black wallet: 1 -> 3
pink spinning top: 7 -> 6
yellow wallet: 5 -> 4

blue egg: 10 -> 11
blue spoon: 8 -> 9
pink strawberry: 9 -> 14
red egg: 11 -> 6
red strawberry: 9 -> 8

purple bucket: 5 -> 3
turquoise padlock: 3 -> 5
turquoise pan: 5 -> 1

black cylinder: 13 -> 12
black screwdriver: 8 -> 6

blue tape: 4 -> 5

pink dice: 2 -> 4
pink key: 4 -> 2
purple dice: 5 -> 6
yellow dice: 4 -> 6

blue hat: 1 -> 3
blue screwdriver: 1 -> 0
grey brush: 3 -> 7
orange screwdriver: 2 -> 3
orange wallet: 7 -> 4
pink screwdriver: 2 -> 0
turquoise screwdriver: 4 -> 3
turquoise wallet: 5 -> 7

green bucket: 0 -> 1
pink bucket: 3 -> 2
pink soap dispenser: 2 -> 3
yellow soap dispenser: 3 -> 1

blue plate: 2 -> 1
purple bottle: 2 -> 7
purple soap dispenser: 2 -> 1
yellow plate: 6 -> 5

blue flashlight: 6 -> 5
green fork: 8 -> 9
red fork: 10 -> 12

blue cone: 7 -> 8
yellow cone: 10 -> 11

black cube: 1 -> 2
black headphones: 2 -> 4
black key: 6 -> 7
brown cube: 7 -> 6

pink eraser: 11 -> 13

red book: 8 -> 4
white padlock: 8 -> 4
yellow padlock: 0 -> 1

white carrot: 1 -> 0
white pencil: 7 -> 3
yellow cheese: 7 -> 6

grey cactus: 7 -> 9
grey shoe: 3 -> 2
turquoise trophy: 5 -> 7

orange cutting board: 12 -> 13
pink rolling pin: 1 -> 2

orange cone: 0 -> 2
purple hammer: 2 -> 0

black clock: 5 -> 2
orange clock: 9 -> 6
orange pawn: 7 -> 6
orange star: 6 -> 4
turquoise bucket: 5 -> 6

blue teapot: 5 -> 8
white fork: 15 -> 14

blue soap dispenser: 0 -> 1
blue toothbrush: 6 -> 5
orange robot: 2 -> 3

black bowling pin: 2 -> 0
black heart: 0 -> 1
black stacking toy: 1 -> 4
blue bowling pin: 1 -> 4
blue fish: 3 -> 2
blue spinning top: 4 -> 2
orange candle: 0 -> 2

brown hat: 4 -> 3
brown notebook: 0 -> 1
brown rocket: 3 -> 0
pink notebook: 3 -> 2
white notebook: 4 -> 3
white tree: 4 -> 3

————

■ Your instructions
Each record has to be given again exactly as written.

■ Final answer
black wallet: 1 -> 3
pink spinning top: 7 -> 6
yellow wallet: 5 -> 4

blue egg: 10 -> 11
blue spoon: 8 -> 9
pink strawberry: 9 -> 14
red egg: 11 -> 6
red strawberry: 9 -> 8

purple bucket: 5 -> 3
turquoise padlock: 3 -> 5
turquoise pan: 5 -> 1

black cylinder: 13 -> 12
black screwdriver: 8 -> 6

blue tape: 4 -> 5

pink dice: 2 -> 4
pink key: 4 -> 2
purple dice: 5 -> 6
yellow dice: 4 -> 6

blue hat: 1 -> 3
blue screwdriver: 1 -> 0
grey brush: 3 -> 7
orange screwdriver: 2 -> 3
orange wallet: 7 -> 4
pink screwdriver: 2 -> 0
turquoise screwdriver: 4 -> 3
turquoise wallet: 5 -> 7

green bucket: 0 -> 1
pink bucket: 3 -> 2
pink soap dispenser: 2 -> 3
yellow soap dispenser: 3 -> 1

blue plate: 2 -> 1
purple bottle: 2 -> 7
purple soap dispenser: 2 -> 1
yellow plate: 6 -> 5

blue flashlight: 6 -> 5
green fork: 8 -> 9
red fork: 10 -> 12

blue cone: 7 -> 8
yellow cone: 10 -> 11

black cube: 1 -> 2
black headphones: 2 -> 4
black key: 6 -> 7
brown cube: 7 -> 6

pink eraser: 11 -> 13

red book: 8 -> 4
white padlock: 8 -> 4
yellow padlock: 0 -> 1

white carrot: 1 -> 0
white pencil: 7 -> 3
yellow cheese: 7 -> 6

grey cactus: 7 -> 9
grey shoe: 3 -> 2
turquoise trophy: 5 -> 7

orange cutting board: 12 -> 13
pink rolling pin: 1 -> 2

orange cone: 0 -> 2
purple hammer: 2 -> 0

black clock: 5 -> 2
orange clock: 9 -> 6
orange pawn: 7 -> 6
orange star: 6 -> 4
turquoise bucket: 5 -> 6

blue teapot: 5 -> 8
white fork: 15 -> 14

blue soap dispenser: 0 -> 1
blue toothbrush: 6 -> 5
orange robot: 2 -> 3

black bowling pin: 2 -> 0
black heart: 0 -> 1
black stacking toy: 1 -> 4
blue bowling pin: 1 -> 4
blue fish: 3 -> 2
blue spinning top: 4 -> 2
orange candle: 0 -> 2

brown hat: 4 -> 3
brown notebook: 0 -> 1
brown rocket: 3 -> 0
pink notebook: 3 -> 2
white notebook: 4 -> 3
white tree: 4 -> 3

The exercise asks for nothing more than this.